§ Work instructions: Look below for the line containing "LCD3: LCD0802 -> LCD2004"; from there through the line containing "MATRIX pin CS: GP5 -> GP1", both lines included, please set down each line exactly and nothing else.

[[ Provided records open ]]

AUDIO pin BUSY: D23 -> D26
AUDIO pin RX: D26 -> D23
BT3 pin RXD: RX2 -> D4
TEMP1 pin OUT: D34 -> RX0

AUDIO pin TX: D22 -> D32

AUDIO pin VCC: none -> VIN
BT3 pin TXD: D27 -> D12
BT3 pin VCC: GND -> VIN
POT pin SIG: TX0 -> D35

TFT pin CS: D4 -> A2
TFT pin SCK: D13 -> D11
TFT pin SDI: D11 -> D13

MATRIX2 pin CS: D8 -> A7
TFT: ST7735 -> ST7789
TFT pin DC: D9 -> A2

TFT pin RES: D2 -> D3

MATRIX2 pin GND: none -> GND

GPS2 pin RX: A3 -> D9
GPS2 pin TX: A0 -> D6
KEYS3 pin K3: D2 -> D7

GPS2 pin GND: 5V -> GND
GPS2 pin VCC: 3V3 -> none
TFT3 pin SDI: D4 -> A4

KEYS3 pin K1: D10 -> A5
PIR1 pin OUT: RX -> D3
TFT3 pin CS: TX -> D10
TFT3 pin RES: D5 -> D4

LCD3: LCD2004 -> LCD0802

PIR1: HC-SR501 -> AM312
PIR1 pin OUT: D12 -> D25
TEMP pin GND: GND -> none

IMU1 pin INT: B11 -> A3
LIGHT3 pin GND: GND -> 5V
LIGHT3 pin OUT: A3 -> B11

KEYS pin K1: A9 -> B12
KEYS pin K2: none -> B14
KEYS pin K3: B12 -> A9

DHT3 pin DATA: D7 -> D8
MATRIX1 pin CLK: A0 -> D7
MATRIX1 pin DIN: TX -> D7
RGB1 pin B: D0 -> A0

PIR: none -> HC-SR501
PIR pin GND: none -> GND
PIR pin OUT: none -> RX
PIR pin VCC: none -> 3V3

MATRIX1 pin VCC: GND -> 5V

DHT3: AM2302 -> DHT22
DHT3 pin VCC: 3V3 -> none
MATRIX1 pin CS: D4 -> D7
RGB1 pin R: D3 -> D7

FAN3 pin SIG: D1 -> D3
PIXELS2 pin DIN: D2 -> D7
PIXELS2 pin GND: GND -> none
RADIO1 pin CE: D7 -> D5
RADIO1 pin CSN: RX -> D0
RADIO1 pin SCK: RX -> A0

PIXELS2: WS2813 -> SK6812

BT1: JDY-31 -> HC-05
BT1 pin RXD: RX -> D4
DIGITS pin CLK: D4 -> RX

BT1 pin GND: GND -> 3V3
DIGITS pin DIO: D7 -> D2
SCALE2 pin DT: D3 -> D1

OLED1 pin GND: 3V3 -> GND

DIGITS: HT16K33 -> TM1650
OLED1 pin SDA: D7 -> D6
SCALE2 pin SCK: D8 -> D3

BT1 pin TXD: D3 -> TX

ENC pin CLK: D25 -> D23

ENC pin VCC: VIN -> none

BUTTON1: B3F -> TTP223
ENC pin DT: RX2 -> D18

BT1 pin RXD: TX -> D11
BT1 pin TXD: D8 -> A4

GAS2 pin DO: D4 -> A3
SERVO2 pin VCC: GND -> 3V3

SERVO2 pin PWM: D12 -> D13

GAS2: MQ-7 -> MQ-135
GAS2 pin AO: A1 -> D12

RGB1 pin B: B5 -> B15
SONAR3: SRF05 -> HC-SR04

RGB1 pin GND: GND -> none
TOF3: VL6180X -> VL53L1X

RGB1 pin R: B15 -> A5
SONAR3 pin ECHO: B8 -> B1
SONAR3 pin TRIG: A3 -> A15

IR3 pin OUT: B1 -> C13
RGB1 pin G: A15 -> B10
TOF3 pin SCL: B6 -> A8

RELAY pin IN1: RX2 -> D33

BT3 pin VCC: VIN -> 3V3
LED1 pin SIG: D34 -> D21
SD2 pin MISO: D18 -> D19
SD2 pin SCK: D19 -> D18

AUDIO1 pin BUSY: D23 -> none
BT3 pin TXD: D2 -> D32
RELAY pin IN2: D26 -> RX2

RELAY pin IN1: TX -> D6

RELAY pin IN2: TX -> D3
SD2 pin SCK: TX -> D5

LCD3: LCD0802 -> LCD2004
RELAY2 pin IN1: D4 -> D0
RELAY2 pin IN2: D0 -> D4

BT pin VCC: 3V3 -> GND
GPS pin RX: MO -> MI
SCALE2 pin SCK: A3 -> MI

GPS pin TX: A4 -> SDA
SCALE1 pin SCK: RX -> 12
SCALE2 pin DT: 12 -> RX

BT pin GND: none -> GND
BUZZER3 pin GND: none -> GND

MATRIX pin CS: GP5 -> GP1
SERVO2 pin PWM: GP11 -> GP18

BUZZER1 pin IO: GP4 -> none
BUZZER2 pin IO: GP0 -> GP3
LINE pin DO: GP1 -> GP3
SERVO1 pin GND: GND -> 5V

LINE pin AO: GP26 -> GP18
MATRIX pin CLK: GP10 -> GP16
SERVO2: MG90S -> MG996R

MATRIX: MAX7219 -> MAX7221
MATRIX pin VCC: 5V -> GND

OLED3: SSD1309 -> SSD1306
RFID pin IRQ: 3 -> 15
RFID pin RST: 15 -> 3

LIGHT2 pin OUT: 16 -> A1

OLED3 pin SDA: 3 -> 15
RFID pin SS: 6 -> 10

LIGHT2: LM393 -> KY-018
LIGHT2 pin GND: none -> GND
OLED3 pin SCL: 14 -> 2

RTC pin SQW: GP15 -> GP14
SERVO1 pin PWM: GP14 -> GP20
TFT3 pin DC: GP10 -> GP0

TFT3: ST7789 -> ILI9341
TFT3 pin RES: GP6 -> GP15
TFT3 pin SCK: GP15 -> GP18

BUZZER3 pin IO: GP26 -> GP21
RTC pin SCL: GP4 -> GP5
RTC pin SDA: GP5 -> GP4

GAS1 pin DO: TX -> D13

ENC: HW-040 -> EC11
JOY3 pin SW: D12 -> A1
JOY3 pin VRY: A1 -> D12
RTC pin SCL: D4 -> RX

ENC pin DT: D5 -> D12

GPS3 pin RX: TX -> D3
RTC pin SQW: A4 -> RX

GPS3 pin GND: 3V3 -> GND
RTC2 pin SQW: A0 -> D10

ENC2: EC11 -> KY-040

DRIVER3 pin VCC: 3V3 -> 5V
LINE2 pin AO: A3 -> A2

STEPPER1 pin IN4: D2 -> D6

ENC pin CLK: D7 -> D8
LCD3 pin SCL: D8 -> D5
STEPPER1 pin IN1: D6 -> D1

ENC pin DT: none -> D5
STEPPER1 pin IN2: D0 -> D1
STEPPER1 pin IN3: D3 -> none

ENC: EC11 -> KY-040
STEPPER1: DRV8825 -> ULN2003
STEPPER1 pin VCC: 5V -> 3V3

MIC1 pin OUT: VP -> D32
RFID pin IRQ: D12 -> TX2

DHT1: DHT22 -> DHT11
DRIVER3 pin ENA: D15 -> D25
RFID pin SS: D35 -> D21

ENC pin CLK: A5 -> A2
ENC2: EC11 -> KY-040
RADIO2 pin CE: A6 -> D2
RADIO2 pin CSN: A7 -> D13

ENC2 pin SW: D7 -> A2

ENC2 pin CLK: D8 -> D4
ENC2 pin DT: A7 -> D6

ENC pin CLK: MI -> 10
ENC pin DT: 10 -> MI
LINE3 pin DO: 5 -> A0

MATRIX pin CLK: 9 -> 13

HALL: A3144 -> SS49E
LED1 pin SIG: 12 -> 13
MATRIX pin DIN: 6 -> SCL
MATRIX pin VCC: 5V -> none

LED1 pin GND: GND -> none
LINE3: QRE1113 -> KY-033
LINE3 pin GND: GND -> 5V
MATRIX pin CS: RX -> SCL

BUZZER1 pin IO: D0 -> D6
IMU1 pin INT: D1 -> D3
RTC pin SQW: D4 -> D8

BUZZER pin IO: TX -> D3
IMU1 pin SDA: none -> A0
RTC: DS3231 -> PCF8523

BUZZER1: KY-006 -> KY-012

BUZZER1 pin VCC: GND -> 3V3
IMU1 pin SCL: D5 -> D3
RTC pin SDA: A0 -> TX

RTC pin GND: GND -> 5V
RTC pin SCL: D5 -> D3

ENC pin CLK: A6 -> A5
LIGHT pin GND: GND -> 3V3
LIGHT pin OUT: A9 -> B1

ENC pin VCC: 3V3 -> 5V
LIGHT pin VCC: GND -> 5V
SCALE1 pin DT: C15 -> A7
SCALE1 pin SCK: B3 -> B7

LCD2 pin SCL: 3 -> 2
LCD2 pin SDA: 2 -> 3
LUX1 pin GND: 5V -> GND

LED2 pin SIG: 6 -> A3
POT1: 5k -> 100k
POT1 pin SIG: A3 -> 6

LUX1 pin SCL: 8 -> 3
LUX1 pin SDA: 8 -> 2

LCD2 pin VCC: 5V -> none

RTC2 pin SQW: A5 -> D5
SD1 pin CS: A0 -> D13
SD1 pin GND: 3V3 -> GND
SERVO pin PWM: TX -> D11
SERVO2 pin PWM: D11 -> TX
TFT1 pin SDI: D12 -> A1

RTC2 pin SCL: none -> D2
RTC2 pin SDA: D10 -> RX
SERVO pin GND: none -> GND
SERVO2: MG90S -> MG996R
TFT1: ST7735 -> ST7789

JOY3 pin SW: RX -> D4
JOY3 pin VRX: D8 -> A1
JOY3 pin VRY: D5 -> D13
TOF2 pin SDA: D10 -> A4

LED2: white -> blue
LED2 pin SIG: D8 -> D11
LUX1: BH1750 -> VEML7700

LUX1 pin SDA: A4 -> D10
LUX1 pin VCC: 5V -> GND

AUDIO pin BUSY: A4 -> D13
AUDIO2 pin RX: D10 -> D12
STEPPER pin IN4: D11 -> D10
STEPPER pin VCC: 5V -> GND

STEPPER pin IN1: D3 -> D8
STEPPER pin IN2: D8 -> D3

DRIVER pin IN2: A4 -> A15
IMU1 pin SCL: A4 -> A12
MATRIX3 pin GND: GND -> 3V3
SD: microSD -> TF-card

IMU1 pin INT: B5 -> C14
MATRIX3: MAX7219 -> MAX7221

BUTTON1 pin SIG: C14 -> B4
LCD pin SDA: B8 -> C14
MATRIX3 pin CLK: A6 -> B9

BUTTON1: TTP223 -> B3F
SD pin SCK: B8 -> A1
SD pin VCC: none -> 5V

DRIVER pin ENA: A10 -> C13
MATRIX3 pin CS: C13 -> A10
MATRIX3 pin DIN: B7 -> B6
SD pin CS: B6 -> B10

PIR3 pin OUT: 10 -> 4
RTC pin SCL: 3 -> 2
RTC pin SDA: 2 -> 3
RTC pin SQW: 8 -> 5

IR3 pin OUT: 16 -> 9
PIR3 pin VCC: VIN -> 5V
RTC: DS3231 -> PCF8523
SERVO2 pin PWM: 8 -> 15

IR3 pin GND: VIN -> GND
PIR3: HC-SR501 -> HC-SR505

[[ Provided records closed ]]

§ Reply:
LCD3: LCD0802 -> LCD2004
RELAY2 pin IN1: D4 -> D0
RELAY2 pin IN2: D0 -> D4

BT pin VCC: 3V3 -> GND
GPS pin RX: MO -> MI
SCALE2 pin SCK: A3 -> MI

GPS pin TX: A4 -> SDA
SCALE1 pin SCK: RX -> 12
SCALE2 pin DT: 12 -> RX

BT pin GND: none -> GND
BUZZER3 pin GND: none -> GND

MATRIX pin CS: GP5 -> GP1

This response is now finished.